* What this task involves *
Rewrite the records below so that every "Federated Car Care" becomes "Federated Auto Parts", and leave everything else unchanged.

* Data rows *
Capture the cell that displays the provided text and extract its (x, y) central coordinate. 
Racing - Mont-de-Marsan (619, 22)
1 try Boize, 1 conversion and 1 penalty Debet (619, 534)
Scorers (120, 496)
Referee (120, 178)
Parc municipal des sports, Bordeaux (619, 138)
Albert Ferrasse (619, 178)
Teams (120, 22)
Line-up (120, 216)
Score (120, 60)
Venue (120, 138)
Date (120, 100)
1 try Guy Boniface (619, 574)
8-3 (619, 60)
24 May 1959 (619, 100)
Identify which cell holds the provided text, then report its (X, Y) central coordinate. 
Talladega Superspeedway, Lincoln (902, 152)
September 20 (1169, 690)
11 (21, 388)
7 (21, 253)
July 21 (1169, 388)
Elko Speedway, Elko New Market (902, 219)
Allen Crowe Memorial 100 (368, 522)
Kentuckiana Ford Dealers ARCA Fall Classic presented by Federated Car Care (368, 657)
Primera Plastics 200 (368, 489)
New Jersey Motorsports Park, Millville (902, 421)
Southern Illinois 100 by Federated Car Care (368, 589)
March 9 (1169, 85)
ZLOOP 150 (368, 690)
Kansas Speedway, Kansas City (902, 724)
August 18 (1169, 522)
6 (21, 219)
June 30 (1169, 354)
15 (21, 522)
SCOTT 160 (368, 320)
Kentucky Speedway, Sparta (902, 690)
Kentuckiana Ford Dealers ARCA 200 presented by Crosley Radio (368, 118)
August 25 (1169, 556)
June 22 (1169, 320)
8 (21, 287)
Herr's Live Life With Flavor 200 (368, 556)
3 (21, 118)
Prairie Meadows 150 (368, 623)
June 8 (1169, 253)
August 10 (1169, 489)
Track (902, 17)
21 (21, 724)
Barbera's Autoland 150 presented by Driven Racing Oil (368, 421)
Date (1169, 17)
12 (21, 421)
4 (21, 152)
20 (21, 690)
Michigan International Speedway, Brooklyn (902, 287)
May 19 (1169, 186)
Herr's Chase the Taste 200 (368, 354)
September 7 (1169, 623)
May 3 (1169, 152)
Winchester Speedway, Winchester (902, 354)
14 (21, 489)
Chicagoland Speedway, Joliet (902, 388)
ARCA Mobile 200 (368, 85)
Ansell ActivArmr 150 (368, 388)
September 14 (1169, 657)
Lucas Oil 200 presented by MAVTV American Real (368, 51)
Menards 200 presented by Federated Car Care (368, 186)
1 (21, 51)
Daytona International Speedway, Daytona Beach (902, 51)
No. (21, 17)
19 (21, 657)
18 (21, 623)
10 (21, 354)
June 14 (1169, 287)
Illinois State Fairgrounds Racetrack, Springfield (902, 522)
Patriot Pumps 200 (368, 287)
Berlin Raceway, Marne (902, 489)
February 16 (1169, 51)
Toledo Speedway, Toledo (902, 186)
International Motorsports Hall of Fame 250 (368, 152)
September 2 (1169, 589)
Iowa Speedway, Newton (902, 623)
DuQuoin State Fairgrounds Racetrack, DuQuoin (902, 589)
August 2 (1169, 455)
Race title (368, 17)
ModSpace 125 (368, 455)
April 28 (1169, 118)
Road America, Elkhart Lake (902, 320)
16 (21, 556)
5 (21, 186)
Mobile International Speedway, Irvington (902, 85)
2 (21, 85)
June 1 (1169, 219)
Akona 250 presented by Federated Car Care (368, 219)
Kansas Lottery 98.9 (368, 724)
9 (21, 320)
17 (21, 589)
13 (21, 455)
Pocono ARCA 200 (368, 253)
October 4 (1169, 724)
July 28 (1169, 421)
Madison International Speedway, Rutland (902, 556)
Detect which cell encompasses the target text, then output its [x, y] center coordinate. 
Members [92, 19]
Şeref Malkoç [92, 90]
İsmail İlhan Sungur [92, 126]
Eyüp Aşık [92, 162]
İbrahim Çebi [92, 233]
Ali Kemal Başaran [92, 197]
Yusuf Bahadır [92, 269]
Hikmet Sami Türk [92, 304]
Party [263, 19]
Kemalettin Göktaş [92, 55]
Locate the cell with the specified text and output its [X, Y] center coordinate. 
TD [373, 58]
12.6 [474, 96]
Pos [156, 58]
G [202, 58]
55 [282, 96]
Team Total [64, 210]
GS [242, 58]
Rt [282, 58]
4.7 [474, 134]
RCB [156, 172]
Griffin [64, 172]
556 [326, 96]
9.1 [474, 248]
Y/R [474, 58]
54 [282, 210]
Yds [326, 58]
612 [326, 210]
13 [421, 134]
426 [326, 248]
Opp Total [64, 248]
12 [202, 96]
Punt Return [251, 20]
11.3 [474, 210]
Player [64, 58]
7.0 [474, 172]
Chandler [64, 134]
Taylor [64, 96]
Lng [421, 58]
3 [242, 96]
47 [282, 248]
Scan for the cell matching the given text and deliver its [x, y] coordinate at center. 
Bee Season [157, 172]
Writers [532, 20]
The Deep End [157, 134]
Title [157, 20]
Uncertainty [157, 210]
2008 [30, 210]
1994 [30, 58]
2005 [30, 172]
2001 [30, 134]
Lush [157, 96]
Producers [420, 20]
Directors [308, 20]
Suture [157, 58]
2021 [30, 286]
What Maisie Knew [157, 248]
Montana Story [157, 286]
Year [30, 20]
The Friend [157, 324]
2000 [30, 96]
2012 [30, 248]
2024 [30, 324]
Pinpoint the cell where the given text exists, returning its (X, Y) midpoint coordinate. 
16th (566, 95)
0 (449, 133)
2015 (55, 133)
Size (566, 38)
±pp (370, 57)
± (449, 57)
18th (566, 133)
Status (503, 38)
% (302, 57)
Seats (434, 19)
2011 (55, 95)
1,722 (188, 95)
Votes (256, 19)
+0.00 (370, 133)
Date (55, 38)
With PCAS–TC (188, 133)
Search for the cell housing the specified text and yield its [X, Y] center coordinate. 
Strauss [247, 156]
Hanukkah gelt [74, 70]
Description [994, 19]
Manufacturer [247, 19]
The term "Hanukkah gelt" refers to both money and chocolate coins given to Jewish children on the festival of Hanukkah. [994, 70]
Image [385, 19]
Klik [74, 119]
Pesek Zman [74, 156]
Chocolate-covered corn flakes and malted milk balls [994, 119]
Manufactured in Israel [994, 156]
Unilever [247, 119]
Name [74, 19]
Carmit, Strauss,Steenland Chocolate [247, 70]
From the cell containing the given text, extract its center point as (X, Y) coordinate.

* Answer to the task *
Capture the cell that displays the provided text and extract its (x, y) central coordinate. 
Racing - Mont-de-Marsan (619, 22)
1 try Boize, 1 conversion and 1 penalty Debet (619, 534)
Scorers (120, 496)
Referee (120, 178)
Parc municipal des sports, Bordeaux (619, 138)
Albert Ferrasse (619, 178)
Teams (120, 22)
Line-up (120, 216)
Score (120, 60)
Venue (120, 138)
Date (120, 100)
1 try Guy Boniface (619, 574)
8-3 (619, 60)
24 May 1959 (619, 100)
Identify which cell holds the provided text, then report its (X, Y) central coordinate. 
Talladega Superspeedway, Lincoln (902, 152)
September 20 (1169, 690)
11 (21, 388)
7 (21, 253)
July 21 (1169, 388)
Elko Speedway, Elko New Market (902, 219)
Allen Crowe Memorial 100 (368, 522)
Kentuckiana Ford Dealers ARCA Fall Classic presented by Federated Auto Parts (368, 657)
Primera Plastics 200 (368, 489)
New Jersey Motorsports Park, Millville (902, 421)
Southern Illinois 100 by Federated Auto Parts (368, 589)
March 9 (1169, 85)
ZLOOP 150 (368, 690)
Kansas Speedway, Kansas City (902, 724)
August 18 (1169, 522)
6 (21, 219)
June 30 (1169, 354)
15 (21, 522)
SCOTT 160 (368, 320)
Kentucky Speedway, Sparta (902, 690)
Kentuckiana Ford Dealers ARCA 200 presented by Crosley Radio (368, 118)
August 25 (1169, 556)
June 22 (1169, 320)
8 (21, 287)
Herr's Live Life With Flavor 200 (368, 556)
3 (21, 118)
Prairie Meadows 150 (368, 623)
June 8 (1169, 253)
August 10 (1169, 489)
Track (902, 17)
21 (21, 724)
Barbera's Autoland 150 presented by Driven Racing Oil (368, 421)
Date (1169, 17)
12 (21, 421)
4 (21, 152)
20 (21, 690)
Michigan International Speedway, Brooklyn (902, 287)
May 19 (1169, 186)
Herr's Chase the Taste 200 (368, 354)
September 7 (1169, 623)
May 3 (1169, 152)
Winchester Speedway, Winchester (902, 354)
14 (21, 489)
Chicagoland Speedway, Joliet (902, 388)
ARCA Mobile 200 (368, 85)
Ansell ActivArmr 150 (368, 388)
September 14 (1169, 657)
Lucas Oil 200 presented by MAVTV American Real (368, 51)
Menards 200 presented by Federated Auto Parts (368, 186)
1 (21, 51)
Daytona International Speedway, Daytona Beach (902, 51)
No. (21, 17)
19 (21, 657)
18 (21, 623)
10 (21, 354)
June 14 (1169, 287)
Illinois State Fairgrounds Racetrack, Springfield (902, 522)
Patriot Pumps 200 (368, 287)
Berlin Raceway, Marne (902, 489)
February 16 (1169, 51)
Toledo Speedway, Toledo (902, 186)
International Motorsports Hall of Fame 250 (368, 152)
September 2 (1169, 589)
Iowa Speedway, Newton (902, 623)
DuQuoin State Fairgrounds Racetrack, DuQuoin (902, 589)
August 2 (1169, 455)
Race title (368, 17)
ModSpace 125 (368, 455)
April 28 (1169, 118)
Road America, Elkhart Lake (902, 320)
16 (21, 556)
5 (21, 186)
Mobile International Speedway, Irvington (902, 85)
2 (21, 85)
June 1 (1169, 219)
Akona 250 presented by Federated Auto Parts (368, 219)
Kansas Lottery 98.9 (368, 724)
9 (21, 320)
17 (21, 589)
13 (21, 455)
Pocono ARCA 200 (368, 253)
October 4 (1169, 724)
July 28 (1169, 421)
Madison International Speedway, Rutland (902, 556)
Detect which cell encompasses the target text, then output its [x, y] center coordinate. 
Members [92, 19]
Şeref Malkoç [92, 90]
İsmail İlhan Sungur [92, 126]
Eyüp Aşık [92, 162]
İbrahim Çebi [92, 233]
Ali Kemal Başaran [92, 197]
Yusuf Bahadır [92, 269]
Hikmet Sami Türk [92, 304]
Party [263, 19]
Kemalettin Göktaş [92, 55]
Locate the cell with the specified text and output its [X, Y] center coordinate. 
TD [373, 58]
12.6 [474, 96]
Pos [156, 58]
G [202, 58]
55 [282, 96]
Team Total [64, 210]
GS [242, 58]
Rt [282, 58]
4.7 [474, 134]
RCB [156, 172]
Griffin [64, 172]
556 [326, 96]
9.1 [474, 248]
Y/R [474, 58]
54 [282, 210]
Yds [326, 58]
612 [326, 210]
13 [421, 134]
426 [326, 248]
Opp Total [64, 248]
12 [202, 96]
Punt Return [251, 20]
11.3 [474, 210]
Player [64, 58]
7.0 [474, 172]
Chandler [64, 134]
Taylor [64, 96]
Lng [421, 58]
3 [242, 96]
47 [282, 248]
Scan for the cell matching the given text and deliver its [x, y] coordinate at center. 
Bee Season [157, 172]
Writers [532, 20]
The Deep End [157, 134]
Title [157, 20]
Uncertainty [157, 210]
2008 [30, 210]
1994 [30, 58]
2005 [30, 172]
2001 [30, 134]
Lush [157, 96]
Producers [420, 20]
Directors [308, 20]
Suture [157, 58]
2021 [30, 286]
What Maisie Knew [157, 248]
Montana Story [157, 286]
Year [30, 20]
The Friend [157, 324]
2000 [30, 96]
2012 [30, 248]
2024 [30, 324]
Pinpoint the cell where the given text exists, returning its (X, Y) midpoint coordinate. 
16th (566, 95)
0 (449, 133)
2015 (55, 133)
Size (566, 38)
±pp (370, 57)
± (449, 57)
18th (566, 133)
Status (503, 38)
% (302, 57)
Seats (434, 19)
2011 (55, 95)
1,722 (188, 95)
Votes (256, 19)
+0.00 (370, 133)
Date (55, 38)
With PCAS–TC (188, 133)
Search for the cell housing the specified text and yield its [X, Y] center coordinate. 
Strauss [247, 156]
Hanukkah gelt [74, 70]
Description [994, 19]
Manufacturer [247, 19]
The term "Hanukkah gelt" refers to both money and chocolate coins given to Jewish children on the festival of Hanukkah. [994, 70]
Image [385, 19]
Klik [74, 119]
Pesek Zman [74, 156]
Chocolate-covered corn flakes and malted milk balls [994, 119]
Manufactured in Israel [994, 156]
Unilever [247, 119]
Name [74, 19]
Carmit, Strauss,Steenland Chocolate [247, 70]
From the cell containing the given text, extract its center point as (X, Y) coordinate.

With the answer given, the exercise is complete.